▶

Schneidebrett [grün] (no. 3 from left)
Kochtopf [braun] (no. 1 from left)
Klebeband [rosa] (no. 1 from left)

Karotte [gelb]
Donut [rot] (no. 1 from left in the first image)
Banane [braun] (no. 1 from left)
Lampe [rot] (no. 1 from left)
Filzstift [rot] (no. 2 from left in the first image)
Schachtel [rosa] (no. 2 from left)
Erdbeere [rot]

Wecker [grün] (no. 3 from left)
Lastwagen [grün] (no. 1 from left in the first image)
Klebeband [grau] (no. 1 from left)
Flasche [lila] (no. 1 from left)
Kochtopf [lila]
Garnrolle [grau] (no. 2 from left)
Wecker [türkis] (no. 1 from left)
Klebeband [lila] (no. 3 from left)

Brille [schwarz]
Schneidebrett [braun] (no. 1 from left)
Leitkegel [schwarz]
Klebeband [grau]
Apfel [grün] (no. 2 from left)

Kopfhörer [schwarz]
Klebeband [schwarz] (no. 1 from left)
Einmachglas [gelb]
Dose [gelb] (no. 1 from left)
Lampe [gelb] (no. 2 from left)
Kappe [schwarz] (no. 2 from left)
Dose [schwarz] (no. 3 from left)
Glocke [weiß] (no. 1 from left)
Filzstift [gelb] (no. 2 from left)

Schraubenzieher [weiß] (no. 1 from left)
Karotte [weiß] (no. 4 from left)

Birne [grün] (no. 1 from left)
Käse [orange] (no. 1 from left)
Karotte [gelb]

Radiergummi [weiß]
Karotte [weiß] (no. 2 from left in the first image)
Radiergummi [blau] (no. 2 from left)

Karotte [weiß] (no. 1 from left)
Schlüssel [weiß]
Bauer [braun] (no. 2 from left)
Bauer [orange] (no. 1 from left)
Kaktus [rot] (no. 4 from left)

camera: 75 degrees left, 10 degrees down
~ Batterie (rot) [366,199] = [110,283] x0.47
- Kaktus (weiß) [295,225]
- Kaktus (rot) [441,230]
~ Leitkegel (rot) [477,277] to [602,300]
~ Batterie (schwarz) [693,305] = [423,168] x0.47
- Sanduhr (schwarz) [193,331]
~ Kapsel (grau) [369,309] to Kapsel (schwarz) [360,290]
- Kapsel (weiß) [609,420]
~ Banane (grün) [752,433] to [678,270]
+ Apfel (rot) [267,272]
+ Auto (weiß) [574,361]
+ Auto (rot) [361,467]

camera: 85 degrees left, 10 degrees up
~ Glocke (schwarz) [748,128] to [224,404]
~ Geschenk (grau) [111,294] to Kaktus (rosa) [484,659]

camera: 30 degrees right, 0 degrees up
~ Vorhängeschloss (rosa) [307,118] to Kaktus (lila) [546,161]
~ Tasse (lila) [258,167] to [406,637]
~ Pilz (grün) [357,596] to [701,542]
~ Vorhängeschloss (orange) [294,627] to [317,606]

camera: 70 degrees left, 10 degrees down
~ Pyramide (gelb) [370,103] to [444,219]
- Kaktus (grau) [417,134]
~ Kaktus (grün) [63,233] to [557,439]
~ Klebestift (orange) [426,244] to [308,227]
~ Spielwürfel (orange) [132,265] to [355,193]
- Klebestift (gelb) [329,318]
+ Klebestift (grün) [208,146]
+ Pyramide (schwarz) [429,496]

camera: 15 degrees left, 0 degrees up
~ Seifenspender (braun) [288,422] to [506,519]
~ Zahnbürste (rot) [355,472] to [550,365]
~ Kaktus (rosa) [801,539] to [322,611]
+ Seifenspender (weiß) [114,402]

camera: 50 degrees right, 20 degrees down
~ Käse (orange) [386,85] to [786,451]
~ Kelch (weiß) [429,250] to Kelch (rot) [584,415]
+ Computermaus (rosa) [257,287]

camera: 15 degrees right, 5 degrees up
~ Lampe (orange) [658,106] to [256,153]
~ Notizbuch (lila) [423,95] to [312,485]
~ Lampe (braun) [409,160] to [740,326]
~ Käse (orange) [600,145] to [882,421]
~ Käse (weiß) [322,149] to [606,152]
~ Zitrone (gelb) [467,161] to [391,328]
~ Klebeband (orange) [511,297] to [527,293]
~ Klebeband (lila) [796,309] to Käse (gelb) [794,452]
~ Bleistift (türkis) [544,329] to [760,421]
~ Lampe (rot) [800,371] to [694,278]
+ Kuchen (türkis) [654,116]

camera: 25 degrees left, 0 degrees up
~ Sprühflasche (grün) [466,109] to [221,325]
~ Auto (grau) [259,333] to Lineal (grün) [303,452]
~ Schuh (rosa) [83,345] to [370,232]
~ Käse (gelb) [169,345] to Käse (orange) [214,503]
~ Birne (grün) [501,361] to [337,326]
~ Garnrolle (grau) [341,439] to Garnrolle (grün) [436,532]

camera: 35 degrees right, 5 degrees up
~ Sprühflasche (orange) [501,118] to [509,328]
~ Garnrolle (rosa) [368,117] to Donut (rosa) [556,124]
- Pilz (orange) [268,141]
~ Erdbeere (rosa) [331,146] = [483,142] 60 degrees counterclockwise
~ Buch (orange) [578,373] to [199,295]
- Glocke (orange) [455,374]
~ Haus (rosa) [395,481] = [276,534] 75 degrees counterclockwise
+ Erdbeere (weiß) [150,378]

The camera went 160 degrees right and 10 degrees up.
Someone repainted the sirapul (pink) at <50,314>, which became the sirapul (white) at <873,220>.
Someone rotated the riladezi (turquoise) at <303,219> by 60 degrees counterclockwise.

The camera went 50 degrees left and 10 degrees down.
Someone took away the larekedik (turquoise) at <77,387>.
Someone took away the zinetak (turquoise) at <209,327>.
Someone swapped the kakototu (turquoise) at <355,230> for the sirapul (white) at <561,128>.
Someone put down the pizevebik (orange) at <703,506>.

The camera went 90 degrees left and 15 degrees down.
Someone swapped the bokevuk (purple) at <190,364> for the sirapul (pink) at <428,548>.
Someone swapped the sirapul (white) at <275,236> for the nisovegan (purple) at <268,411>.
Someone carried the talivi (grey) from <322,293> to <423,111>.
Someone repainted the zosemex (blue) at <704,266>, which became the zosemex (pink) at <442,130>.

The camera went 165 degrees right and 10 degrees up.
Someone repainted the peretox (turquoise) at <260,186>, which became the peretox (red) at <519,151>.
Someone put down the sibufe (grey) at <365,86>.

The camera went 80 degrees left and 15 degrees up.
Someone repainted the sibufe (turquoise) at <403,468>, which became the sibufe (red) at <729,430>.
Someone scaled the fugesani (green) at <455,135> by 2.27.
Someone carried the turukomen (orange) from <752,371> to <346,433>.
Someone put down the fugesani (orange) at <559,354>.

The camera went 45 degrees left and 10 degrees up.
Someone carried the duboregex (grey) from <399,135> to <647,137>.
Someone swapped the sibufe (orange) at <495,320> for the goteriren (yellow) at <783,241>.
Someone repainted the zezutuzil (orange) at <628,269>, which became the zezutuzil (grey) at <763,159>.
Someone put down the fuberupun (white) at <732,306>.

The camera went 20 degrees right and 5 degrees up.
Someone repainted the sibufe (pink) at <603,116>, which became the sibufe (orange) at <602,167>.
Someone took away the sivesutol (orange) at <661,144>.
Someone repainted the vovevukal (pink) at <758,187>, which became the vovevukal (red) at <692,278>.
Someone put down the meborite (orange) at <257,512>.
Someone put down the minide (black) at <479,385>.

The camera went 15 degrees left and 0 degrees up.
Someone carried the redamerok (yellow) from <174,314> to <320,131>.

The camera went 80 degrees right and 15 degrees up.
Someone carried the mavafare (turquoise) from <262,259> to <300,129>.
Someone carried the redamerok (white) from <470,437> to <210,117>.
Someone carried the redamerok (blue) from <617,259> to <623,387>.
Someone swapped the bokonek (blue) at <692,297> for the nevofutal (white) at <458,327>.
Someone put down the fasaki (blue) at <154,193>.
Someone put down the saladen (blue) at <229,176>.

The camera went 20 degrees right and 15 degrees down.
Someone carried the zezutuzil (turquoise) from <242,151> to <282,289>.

◀

Work required: All lines above from the one holding "camera: 75 degrees left, 10 degrees down" to the one holding "Auto (weiß) [574,361]", inclusive, are to be copied exactly; no other line is wanted.

Answer for the task:
camera: 75 degrees left, 10 degrees down
~ Batterie (rot) [366,199] = [110,283] x0.47
- Kaktus (weiß) [295,225]
- Kaktus (rot) [441,230]
~ Leitkegel (rot) [477,277] to [602,300]
~ Batterie (schwarz) [693,305] = [423,168] x0.47
- Sanduhr (schwarz) [193,331]
~ Kapsel (grau) [369,309] to Kapsel (schwarz) [360,290]
- Kapsel (weiß) [609,420]
~ Banane (grün) [752,433] to [678,270]
+ Apfel (rot) [267,272]
+ Auto (weiß) [574,361]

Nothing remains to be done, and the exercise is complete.